§ **PROVIDED ENTRIES**
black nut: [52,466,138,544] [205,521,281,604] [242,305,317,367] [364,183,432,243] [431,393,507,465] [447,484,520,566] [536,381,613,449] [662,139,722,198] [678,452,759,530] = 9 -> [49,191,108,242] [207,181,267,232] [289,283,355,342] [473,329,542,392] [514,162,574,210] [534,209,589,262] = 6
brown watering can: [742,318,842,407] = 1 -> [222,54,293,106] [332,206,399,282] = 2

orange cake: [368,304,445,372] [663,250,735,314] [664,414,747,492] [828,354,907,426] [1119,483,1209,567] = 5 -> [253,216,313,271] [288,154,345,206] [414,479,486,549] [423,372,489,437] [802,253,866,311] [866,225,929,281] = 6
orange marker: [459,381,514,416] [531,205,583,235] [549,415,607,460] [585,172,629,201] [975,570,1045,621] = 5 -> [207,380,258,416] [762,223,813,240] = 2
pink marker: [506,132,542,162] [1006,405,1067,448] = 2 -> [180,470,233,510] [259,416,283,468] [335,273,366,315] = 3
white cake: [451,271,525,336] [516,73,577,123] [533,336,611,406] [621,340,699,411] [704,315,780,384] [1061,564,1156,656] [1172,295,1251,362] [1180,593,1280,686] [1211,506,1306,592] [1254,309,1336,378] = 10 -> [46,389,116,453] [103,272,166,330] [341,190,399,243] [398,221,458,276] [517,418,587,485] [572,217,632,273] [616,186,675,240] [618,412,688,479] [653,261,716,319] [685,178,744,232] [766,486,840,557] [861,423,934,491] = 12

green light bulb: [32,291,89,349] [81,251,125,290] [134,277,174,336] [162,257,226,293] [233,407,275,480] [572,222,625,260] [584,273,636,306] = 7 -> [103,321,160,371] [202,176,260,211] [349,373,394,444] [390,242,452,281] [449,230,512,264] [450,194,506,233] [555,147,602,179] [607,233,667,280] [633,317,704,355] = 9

§ **ASSIGNMENT**
Write out, exactly and with nothing else, the lines of the listing above from its first line through the line with "orange cake: [368,304,445,372]".

§ **TASK RESPONSE**
black nut: [52,466,138,544] [205,521,281,604] [242,305,317,367] [364,183,432,243] [431,393,507,465] [447,484,520,566] [536,381,613,449] [662,139,722,198] [678,452,759,530] = 9 -> [49,191,108,242] [207,181,267,232] [289,283,355,342] [473,329,542,392] [514,162,574,210] [534,209,589,262] = 6
brown watering can: [742,318,842,407] = 1 -> [222,54,293,106] [332,206,399,282] = 2

orange cake: [368,304,445,372] [663,250,735,314] [664,414,747,492] [828,354,907,426] [1119,483,1209,567] = 5 -> [253,216,313,271] [288,154,345,206] [414,479,486,549] [423,372,489,437] [802,253,866,311] [866,225,929,281] = 6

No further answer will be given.